Return the following from the records below: each line, word for word, starting with the line that contains "brown banana: [230,467,320,503]" and going on through the line that contains "yellow banana: [123,296,200,324]", with nothing outside that range.

▸ Provided information:
☆ ☆ ☆ ☆ ☆ ☆ ☆
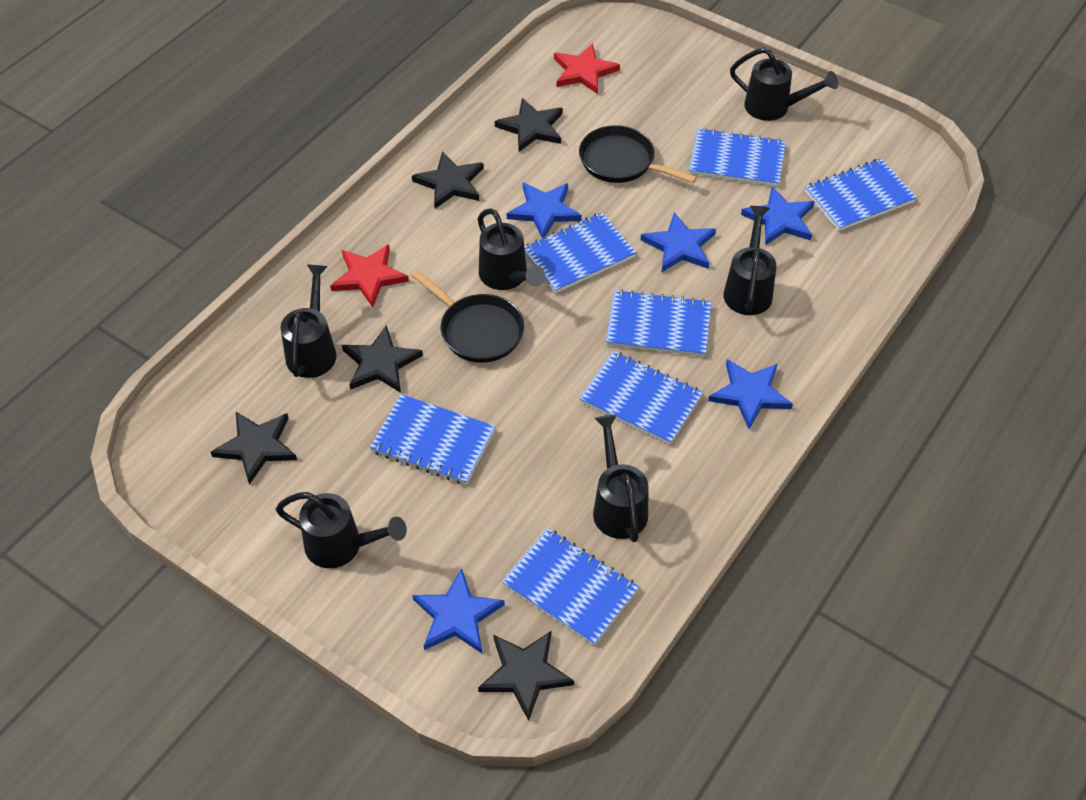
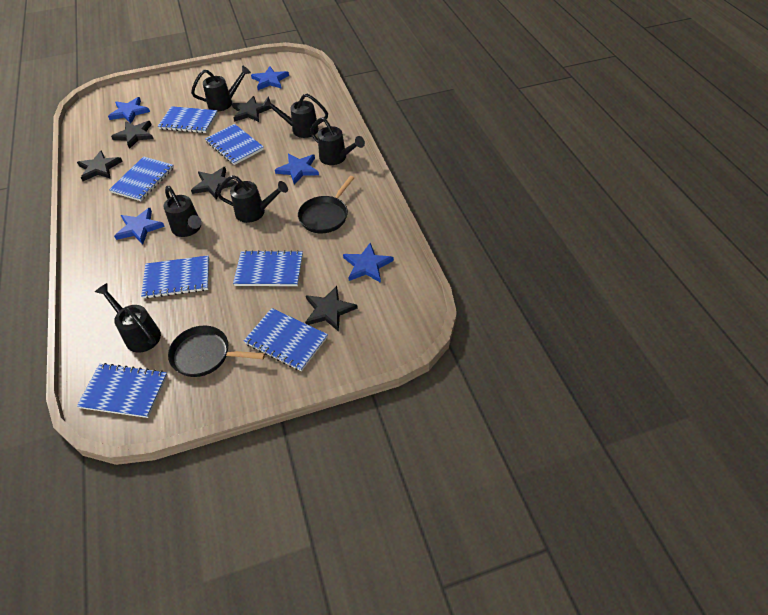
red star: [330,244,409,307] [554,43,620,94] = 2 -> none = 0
☆ ☆ ☆ ☆ ☆ ☆ ☆
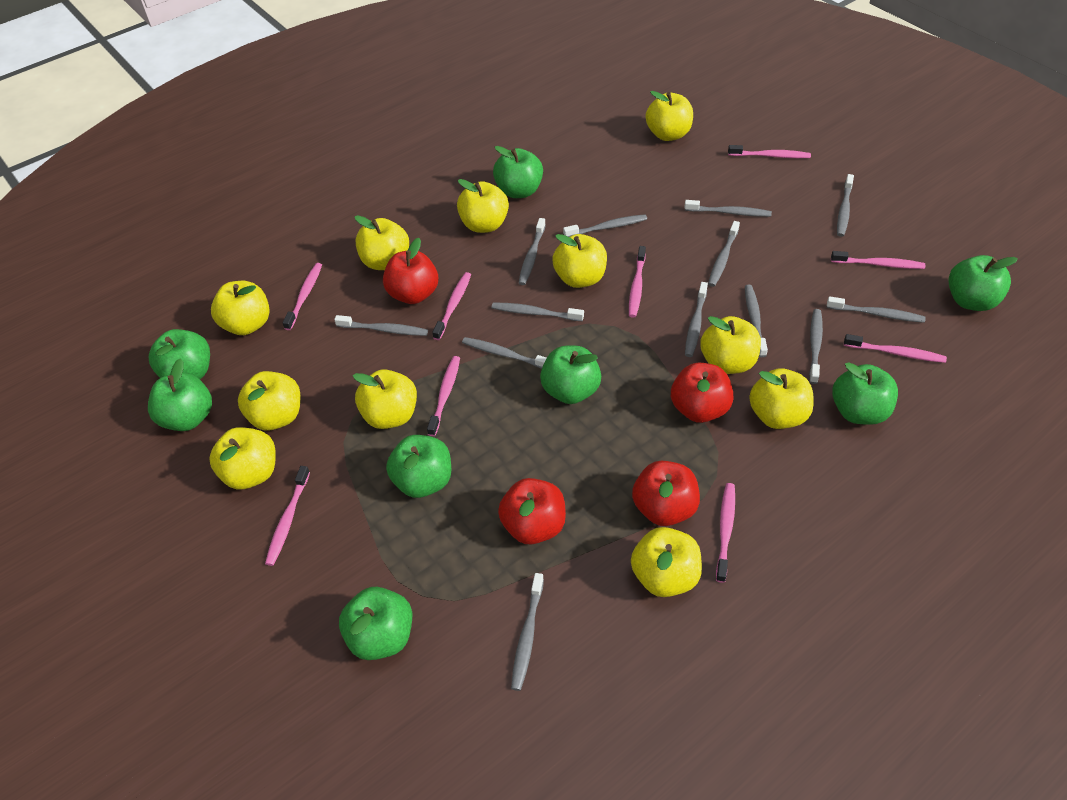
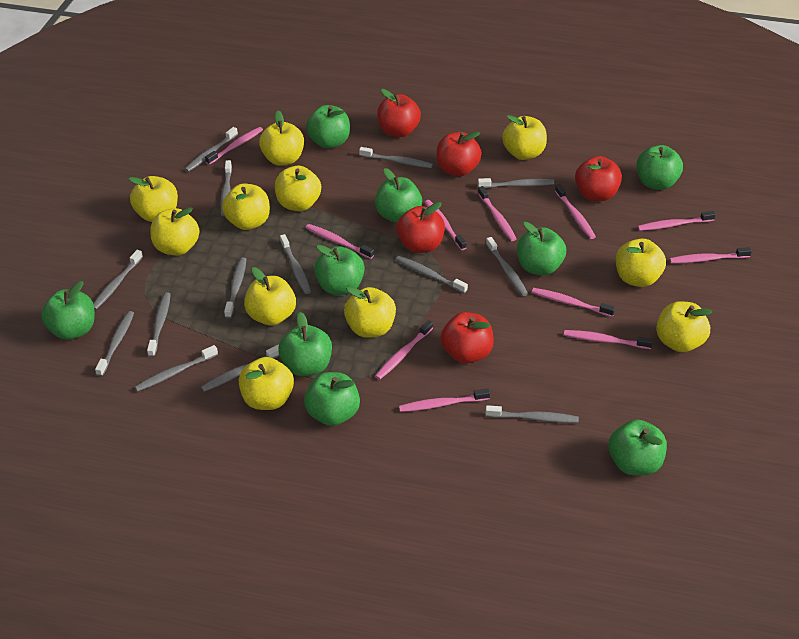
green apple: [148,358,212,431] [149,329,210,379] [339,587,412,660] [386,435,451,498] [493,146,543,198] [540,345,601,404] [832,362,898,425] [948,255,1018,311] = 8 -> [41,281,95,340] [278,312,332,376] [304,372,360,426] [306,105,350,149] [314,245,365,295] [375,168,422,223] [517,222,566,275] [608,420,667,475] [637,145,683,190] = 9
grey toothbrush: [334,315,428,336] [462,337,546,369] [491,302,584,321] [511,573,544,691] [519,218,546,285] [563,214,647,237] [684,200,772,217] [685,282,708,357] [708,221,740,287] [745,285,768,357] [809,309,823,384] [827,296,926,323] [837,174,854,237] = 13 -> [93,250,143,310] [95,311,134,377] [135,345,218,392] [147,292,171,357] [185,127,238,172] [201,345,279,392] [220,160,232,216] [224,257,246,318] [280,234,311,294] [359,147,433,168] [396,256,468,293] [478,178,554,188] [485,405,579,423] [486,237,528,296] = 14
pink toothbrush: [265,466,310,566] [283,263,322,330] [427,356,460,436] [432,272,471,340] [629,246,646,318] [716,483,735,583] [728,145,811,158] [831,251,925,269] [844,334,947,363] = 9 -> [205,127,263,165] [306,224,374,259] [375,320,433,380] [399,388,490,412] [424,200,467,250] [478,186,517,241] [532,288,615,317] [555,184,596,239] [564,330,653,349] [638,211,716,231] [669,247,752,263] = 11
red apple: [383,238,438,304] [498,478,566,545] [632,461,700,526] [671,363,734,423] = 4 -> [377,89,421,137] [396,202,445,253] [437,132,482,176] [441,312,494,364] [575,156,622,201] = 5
☆ ☆ ☆ ☆ ☆ ☆ ☆
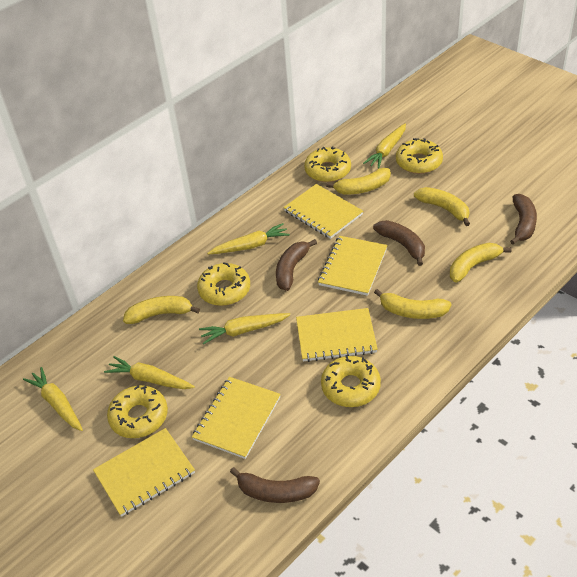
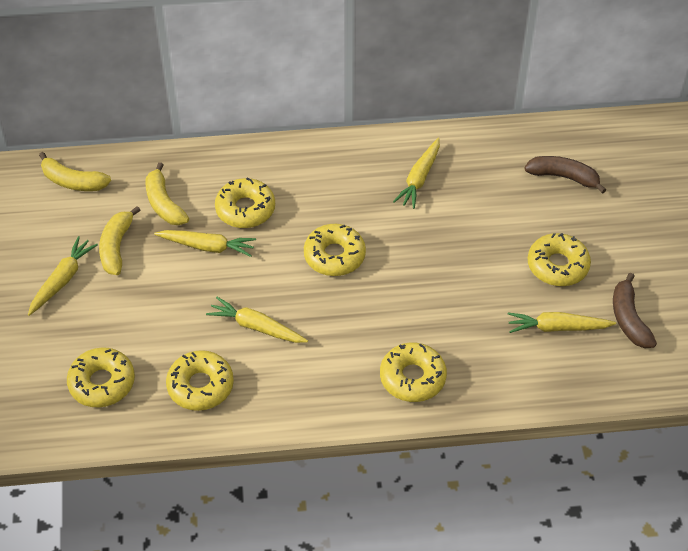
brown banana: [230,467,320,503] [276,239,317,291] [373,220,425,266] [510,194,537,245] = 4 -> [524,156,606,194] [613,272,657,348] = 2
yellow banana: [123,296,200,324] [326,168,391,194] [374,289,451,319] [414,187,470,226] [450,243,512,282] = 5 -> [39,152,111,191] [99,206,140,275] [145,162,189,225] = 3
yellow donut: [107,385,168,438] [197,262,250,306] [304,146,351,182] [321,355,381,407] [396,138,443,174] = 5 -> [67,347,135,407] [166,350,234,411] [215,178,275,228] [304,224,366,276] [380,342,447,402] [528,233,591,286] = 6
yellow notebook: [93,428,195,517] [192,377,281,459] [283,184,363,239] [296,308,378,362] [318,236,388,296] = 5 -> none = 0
☆ ☆ ☆ ☆ ☆ ☆ ☆
▸ Answer for the task:
brown banana: [230,467,320,503] [276,239,317,291] [373,220,425,266] [510,194,537,245] = 4 -> [524,156,606,194] [613,272,657,348] = 2
yellow banana: [123,296,200,324] [326,168,391,194] [374,289,451,319] [414,187,470,226] [450,243,512,282] = 5 -> [39,152,111,191] [99,206,140,275] [145,162,189,225] = 3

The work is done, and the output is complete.